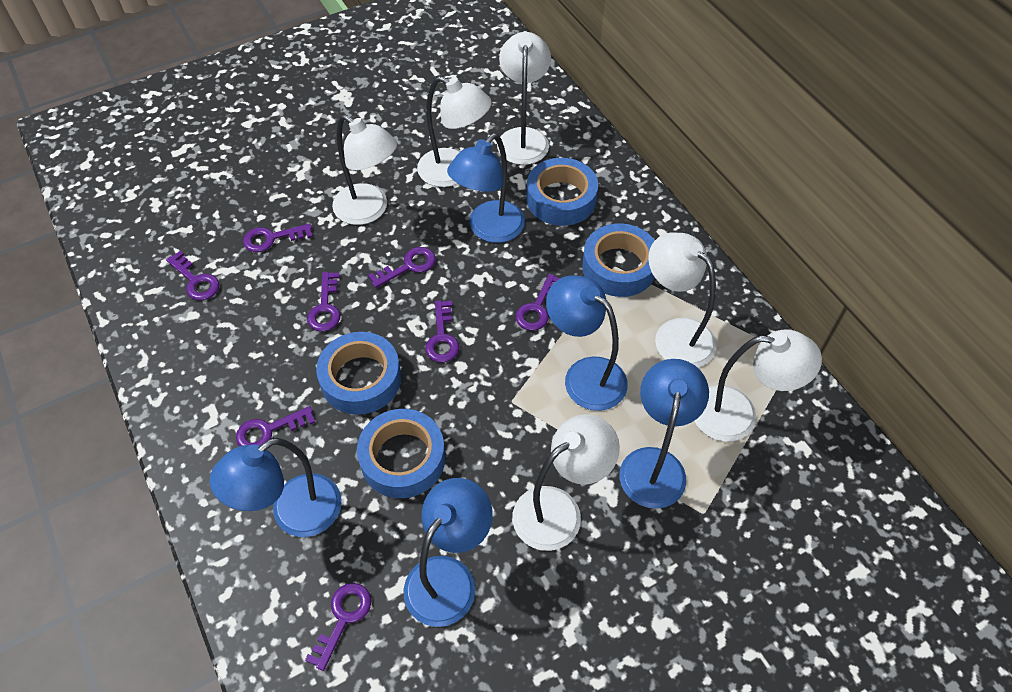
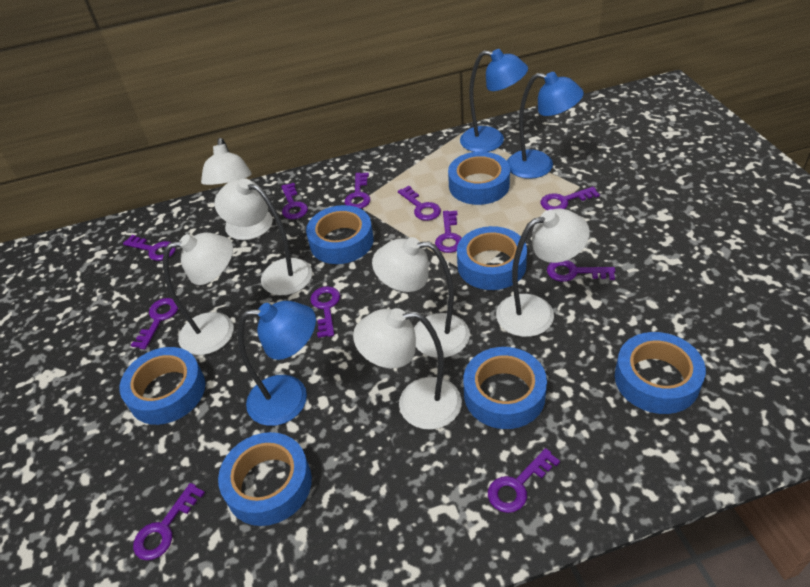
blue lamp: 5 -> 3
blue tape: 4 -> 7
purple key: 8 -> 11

◆ ◆ ◆

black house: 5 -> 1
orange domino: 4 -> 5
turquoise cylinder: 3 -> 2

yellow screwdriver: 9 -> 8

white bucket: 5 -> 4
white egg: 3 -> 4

◆ ◆ ◆

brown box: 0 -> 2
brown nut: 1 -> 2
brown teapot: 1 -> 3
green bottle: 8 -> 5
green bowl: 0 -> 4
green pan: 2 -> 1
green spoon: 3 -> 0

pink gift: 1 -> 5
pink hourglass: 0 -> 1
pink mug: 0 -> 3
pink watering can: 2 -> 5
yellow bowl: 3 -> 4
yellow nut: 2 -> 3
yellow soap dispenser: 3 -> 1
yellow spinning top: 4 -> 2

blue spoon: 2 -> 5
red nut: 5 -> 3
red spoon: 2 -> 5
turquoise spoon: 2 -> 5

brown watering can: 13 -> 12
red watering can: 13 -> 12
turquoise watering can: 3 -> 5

◆ ◆ ◆

In the data above, find the line with "red watering can: 13 -> 12" and the line with "turquoise watering can: 3 -> 5". Retype both, plus every line between them, exactly.

=== Solution to the exercise ===
red watering can: 13 -> 12
turquoise watering can: 3 -> 5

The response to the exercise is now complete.